Saved data entries:
____

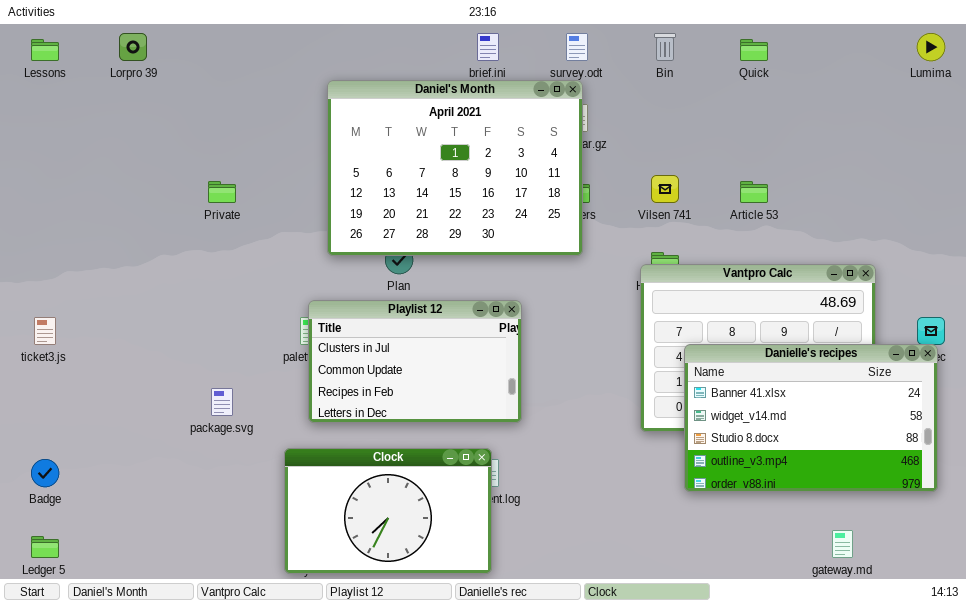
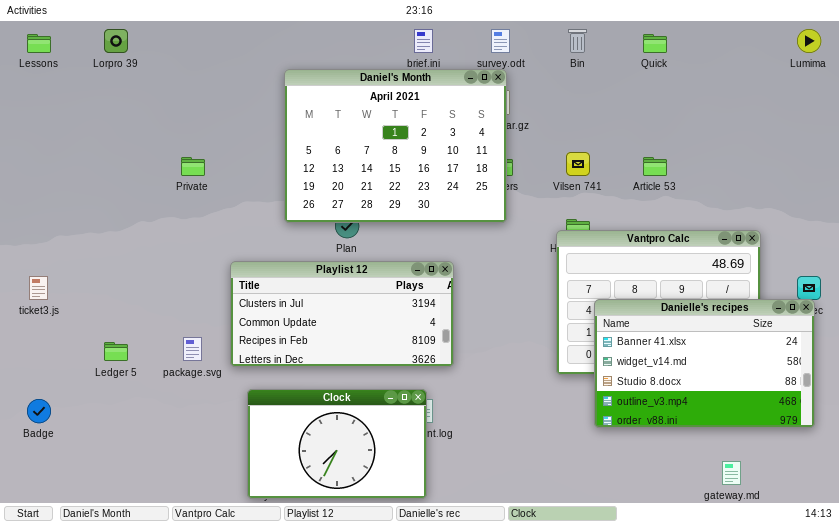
Playlist 12: [308,300,522,423] -> [230,261,454,367], resized
Ledger 5: [31,536,59,558] -> [104,342,128,361], moved

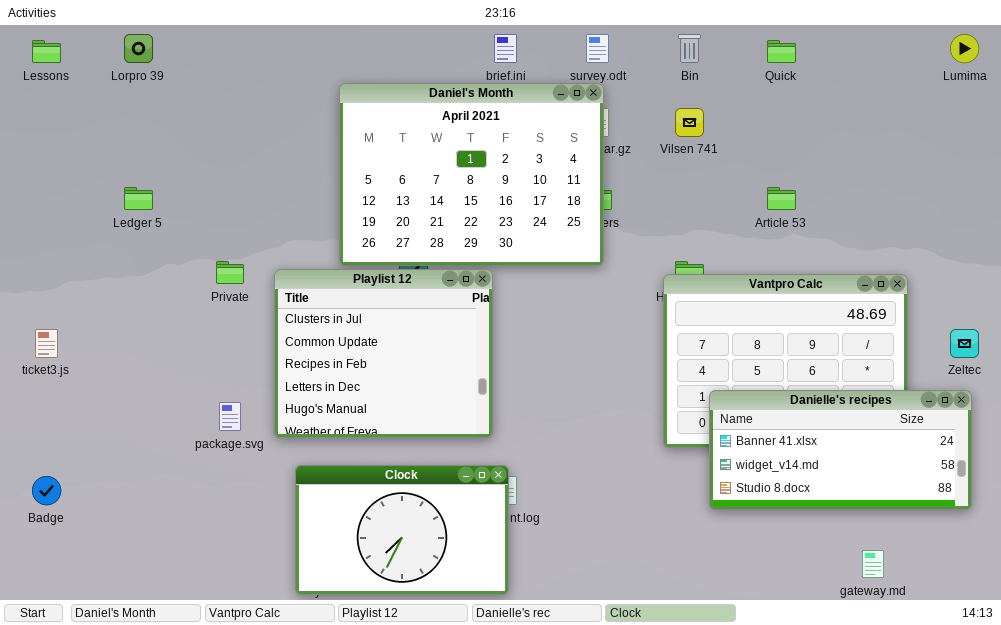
Vilsen 741: [566,152,590,176] -> [675,108,704,137], moved
Private: [181,157,205,176] -> [216,261,244,284], moved
Playlist 12: [230,261,454,367] -> [274,269,493,438], resized
Danielle's recipes: [594,299,815,428] -> [709,390,972,510], resized
Ledger 5: [104,342,128,361] -> [124,187,153,210], moved

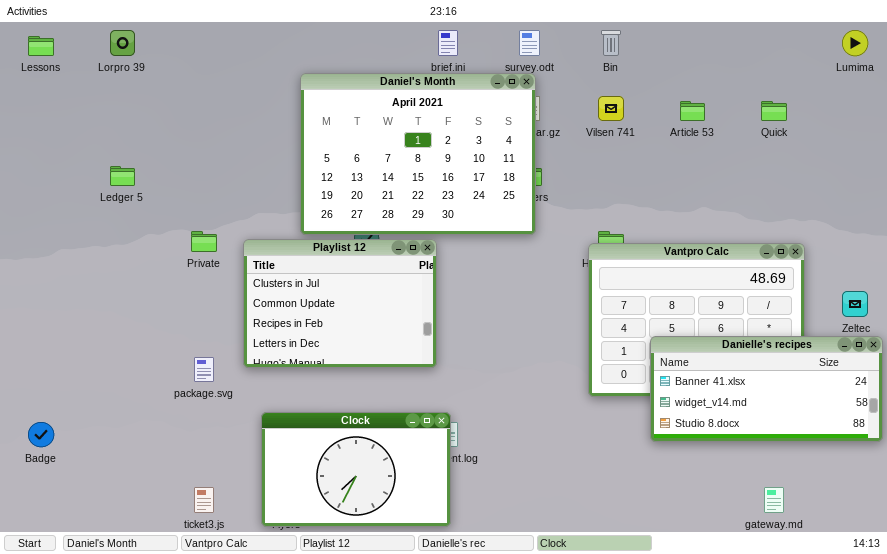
Quick: [767,40,796,63] -> [761,101,787,121], moved
Article 53: [767,187,796,210] -> [680,101,705,121], moved
Playlist 12: [274,269,493,438] -> [243,239,437,368], resized
ticket3.js: [35,329,58,358] -> [194,487,214,513], moved
Danielle's recipes: [709,390,972,510] -> [650,336,883,442], moved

____

WHAT IS REQUIRED: Report each line of the data that includes the string "recipes".

EXERCISE SOLUTION:
Danielle's recipes: [594,299,815,428] -> [709,390,972,510], resized
Danielle's recipes: [709,390,972,510] -> [650,336,883,442], moved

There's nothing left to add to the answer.